#### [PROBLEM DETAILS]
Could you please reproduce the entries exactly, leaving out any pictures?

#### [DATASET EXTRACT]
^^^^^^^^
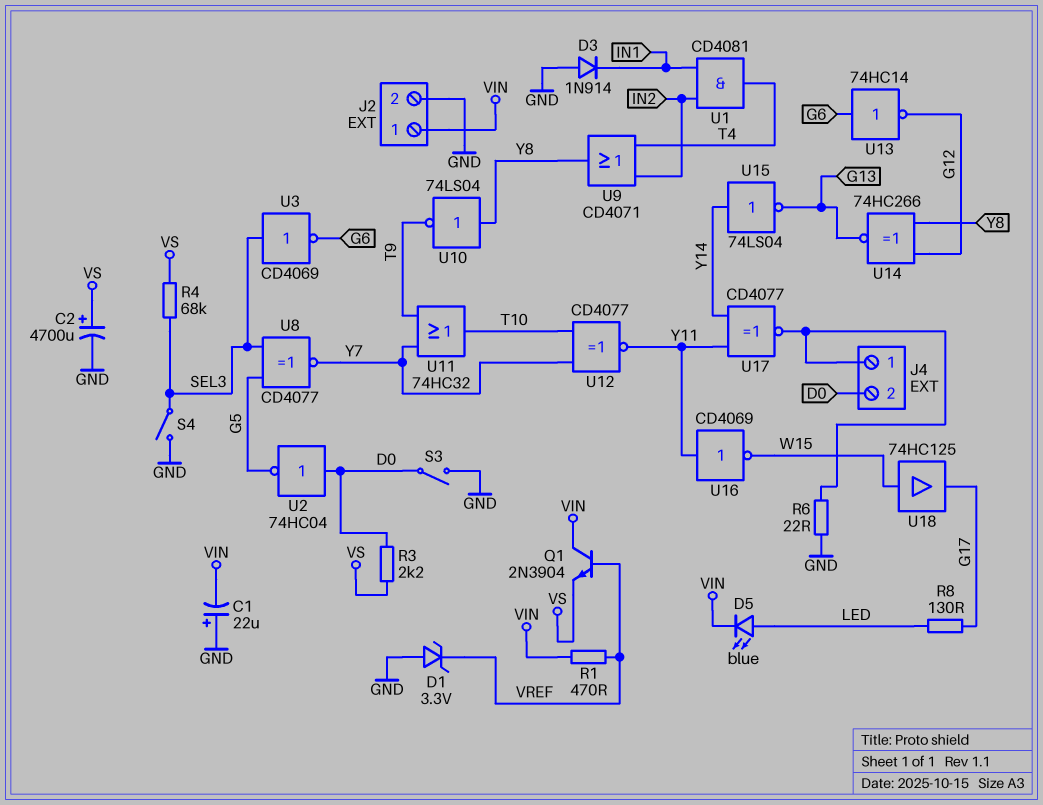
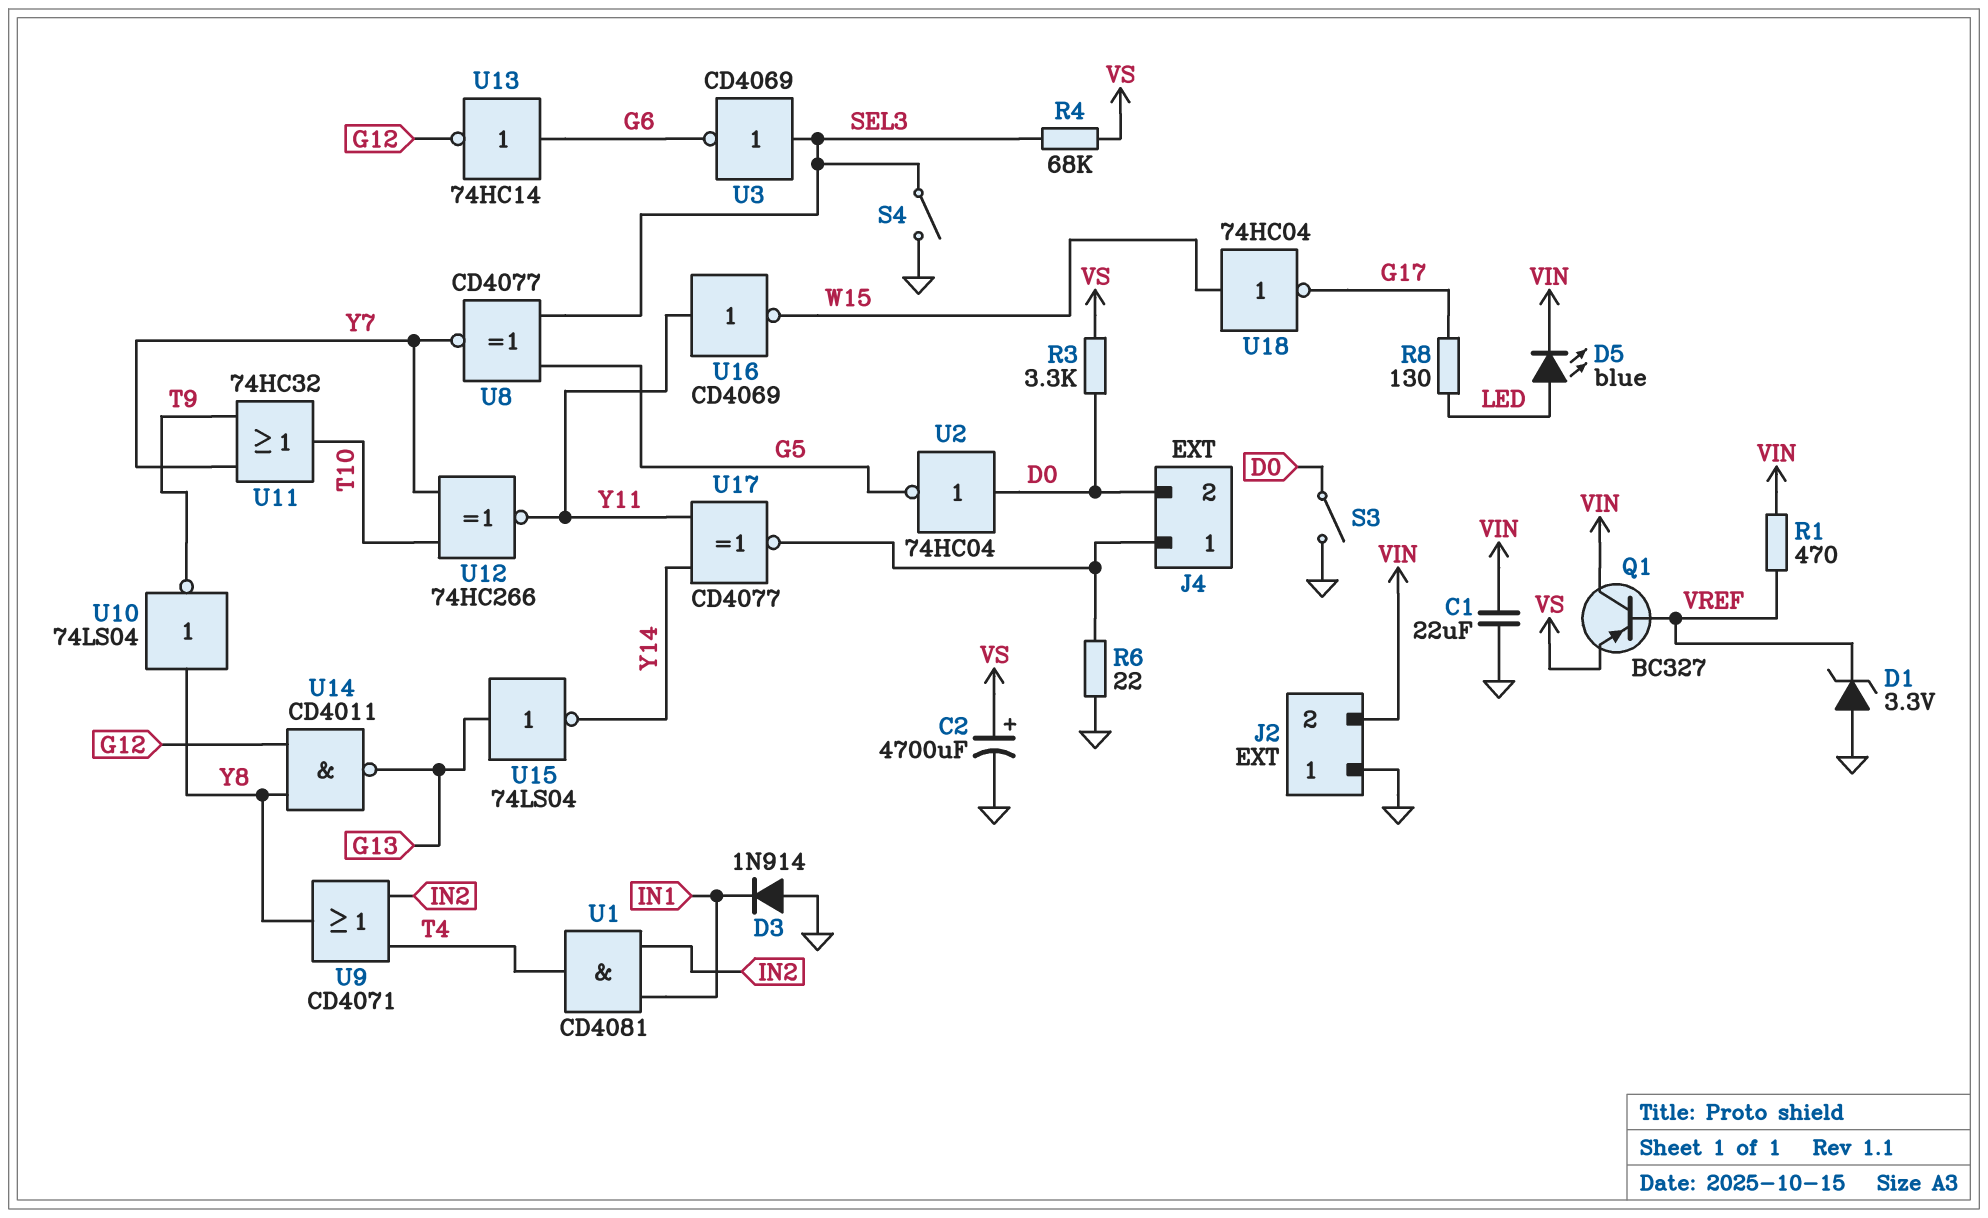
C1: 22uF (plus GND, minus VIN) -> 22uF (GND, VIN)
J2 pin 1: VIN -> GND
J2 pin 2: GND -> VIN
Q1: NPN 2N3904 (B VREF, C VIN, E VS) -> PNP BC327 (B VREF, C VIN, E VS)
R3: 2.2k (D0, VS) -> 3.3k (D0, VS)
U12: XNOR CD4077 (in T10, in Y7, out Y11) -> XNOR 74HC266 (in T10, in Y7, out Y11)
U14: XNOR 74HC266 (in G12, in Y8, out G13) -> NAND CD4011 (in G12, in Y8, out G13)
U15: NOT 74LS04 (in Y14, out G13) -> NOT 74LS04 (in G13, out Y14)
U18: buffer 74HC125 (in W15, out G17) -> NOT 74HC04 (in W15, out G17)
^^^^^^^^
#### [EXERCISE RESULT]
C1: 22uF (plus GND, minus VIN) -> 22uF (GND, VIN)
J2 pin 1: VIN -> GND
J2 pin 2: GND -> VIN
Q1: NPN 2N3904 (B VREF, C VIN, E VS) -> PNP BC327 (B VREF, C VIN, E VS)
R3: 2.2k (D0, VS) -> 3.3k (D0, VS)
U12: XNOR CD4077 (in T10, in Y7, out Y11) -> XNOR 74HC266 (in T10, in Y7, out Y11)
U14: XNOR 74HC266 (in G12, in Y8, out G13) -> NAND CD4011 (in G12, in Y8, out G13)
U15: NOT 74LS04 (in Y14, out G13) -> NOT 74LS04 (in G13, out Y14)
U18: buffer 74HC125 (in W15, out G17) -> NOT 74HC04 (in W15, out G17)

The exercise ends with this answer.